* _Problem description_
Word for word, restate the lines from the one holding "(608, 306) = (418, 168): none" through the end of the data below, including both endpoints and nothing more.

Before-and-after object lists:

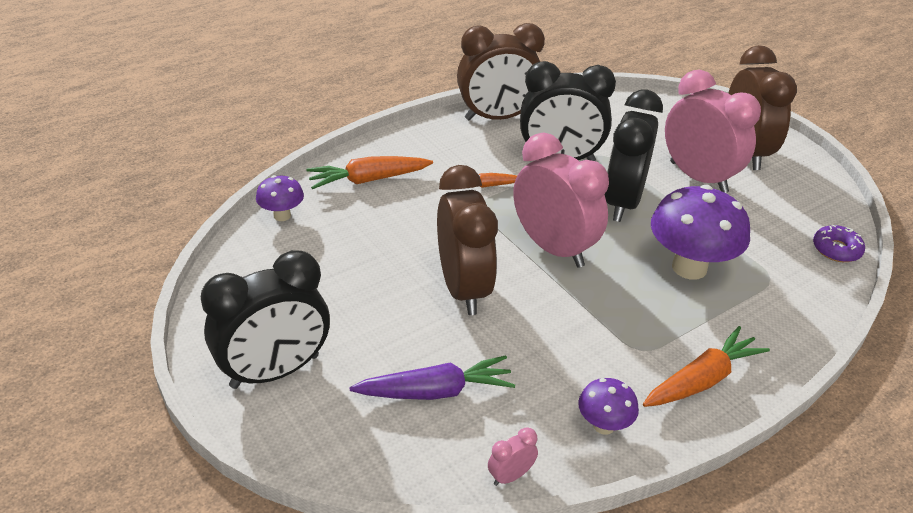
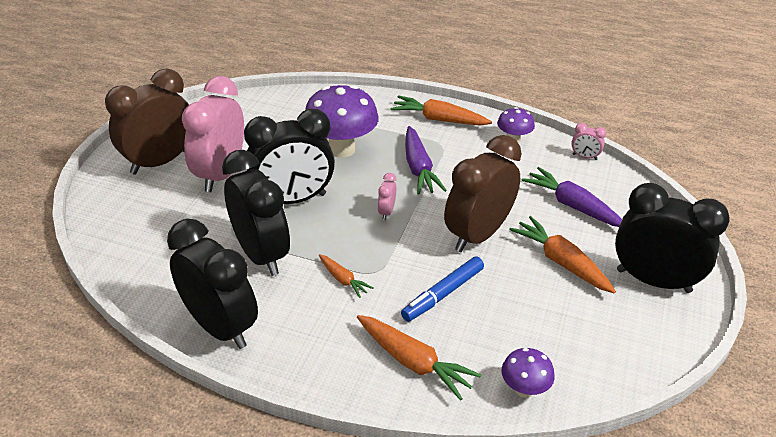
camera: 125 degrees left, 0 degrees up
(370, 322) = (561, 262): none -> orange carrot
(415, 227) = (443, 294): none -> blue marker
(497, 117) = (220, 327): brown clock -> black clock
(553, 248) = (386, 212): pink clock -> pink clock, size x0.40
(608, 306) = (418, 168): none -> purple carrot
(836, 249) = (259, 101): purple donut -> none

* _Response to this exercise_
(608, 306) = (418, 168): none -> purple carrot
(836, 249) = (259, 101): purple donut -> none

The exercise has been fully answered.